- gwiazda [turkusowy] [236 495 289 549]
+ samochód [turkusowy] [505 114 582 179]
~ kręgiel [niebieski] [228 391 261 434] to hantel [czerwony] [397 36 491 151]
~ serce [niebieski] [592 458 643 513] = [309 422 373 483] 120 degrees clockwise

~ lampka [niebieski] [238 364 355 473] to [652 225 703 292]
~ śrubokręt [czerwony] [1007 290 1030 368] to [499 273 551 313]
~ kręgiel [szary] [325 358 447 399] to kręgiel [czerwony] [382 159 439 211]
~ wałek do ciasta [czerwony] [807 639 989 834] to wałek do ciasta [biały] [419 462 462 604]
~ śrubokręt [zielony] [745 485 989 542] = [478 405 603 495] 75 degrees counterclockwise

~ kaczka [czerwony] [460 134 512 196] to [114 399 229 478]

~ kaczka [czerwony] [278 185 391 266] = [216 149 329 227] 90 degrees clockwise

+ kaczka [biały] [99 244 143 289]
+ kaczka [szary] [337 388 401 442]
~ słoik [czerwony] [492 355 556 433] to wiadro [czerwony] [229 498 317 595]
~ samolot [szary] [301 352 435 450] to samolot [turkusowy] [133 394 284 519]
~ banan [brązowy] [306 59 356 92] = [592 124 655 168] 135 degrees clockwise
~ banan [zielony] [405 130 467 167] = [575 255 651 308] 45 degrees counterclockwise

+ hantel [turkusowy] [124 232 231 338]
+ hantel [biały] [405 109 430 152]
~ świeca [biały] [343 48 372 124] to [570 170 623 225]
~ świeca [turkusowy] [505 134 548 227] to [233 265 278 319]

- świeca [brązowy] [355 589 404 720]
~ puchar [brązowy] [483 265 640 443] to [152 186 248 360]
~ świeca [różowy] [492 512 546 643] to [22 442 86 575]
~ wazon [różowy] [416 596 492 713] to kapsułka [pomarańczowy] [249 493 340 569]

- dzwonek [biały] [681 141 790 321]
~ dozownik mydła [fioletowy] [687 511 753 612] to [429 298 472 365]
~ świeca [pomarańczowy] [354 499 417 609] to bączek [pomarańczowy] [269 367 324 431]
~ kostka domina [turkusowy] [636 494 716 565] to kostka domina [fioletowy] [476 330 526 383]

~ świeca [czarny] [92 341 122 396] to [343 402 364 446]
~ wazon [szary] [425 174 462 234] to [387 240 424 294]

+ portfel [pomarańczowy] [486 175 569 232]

#### Your objective
Every record must be returned exactly.

#### Written response
- gwiazda [turkusowy] [236 495 289 549]
+ samochód [turkusowy] [505 114 582 179]
~ kręgiel [niebieski] [228 391 261 434] to hantel [czerwony] [397 36 491 151]
~ serce [niebieski] [592 458 643 513] = [309 422 373 483] 120 degrees clockwise

~ lampka [niebieski] [238 364 355 473] to [652 225 703 292]
~ śrubokręt [czerwony] [1007 290 1030 368] to [499 273 551 313]
~ kręgiel [szary] [325 358 447 399] to kręgiel [czerwony] [382 159 439 211]
~ wałek do ciasta [czerwony] [807 639 989 834] to wałek do ciasta [biały] [419 462 462 604]
~ śrubokręt [zielony] [745 485 989 542] = [478 405 603 495] 75 degrees counterclockwise

~ kaczka [czerwony] [460 134 512 196] to [114 399 229 478]

~ kaczka [czerwony] [278 185 391 266] = [216 149 329 227] 90 degrees clockwise

+ kaczka [biały] [99 244 143 289]
+ kaczka [szary] [337 388 401 442]
~ słoik [czerwony] [492 355 556 433] to wiadro [czerwony] [229 498 317 595]
~ samolot [szary] [301 352 435 450] to samolot [turkusowy] [133 394 284 519]
~ banan [brązowy] [306 59 356 92] = [592 124 655 168] 135 degrees clockwise
~ banan [zielony] [405 130 467 167] = [575 255 651 308] 45 degrees counterclockwise

+ hantel [turkusowy] [124 232 231 338]
+ hantel [biały] [405 109 430 152]
~ świeca [biały] [343 48 372 124] to [570 170 623 225]
~ świeca [turkusowy] [505 134 548 227] to [233 265 278 319]

- świeca [brązowy] [355 589 404 720]
~ puchar [brązowy] [483 265 640 443] to [152 186 248 360]
~ świeca [różowy] [492 512 546 643] to [22 442 86 575]
~ wazon [różowy] [416 596 492 713] to kapsułka [pomarańczowy] [249 493 340 569]

- dzwonek [biały] [681 141 790 321]
~ dozownik mydła [fioletowy] [687 511 753 612] to [429 298 472 365]
~ świeca [pomarańczowy] [354 499 417 609] to bączek [pomarańczowy] [269 367 324 431]
~ kostka domina [turkusowy] [636 494 716 565] to kostka domina [fioletowy] [476 330 526 383]

~ świeca [czarny] [92 341 122 396] to [343 402 364 446]
~ wazon [szary] [425 174 462 234] to [387 240 424 294]

+ portfel [pomarańczowy] [486 175 569 232]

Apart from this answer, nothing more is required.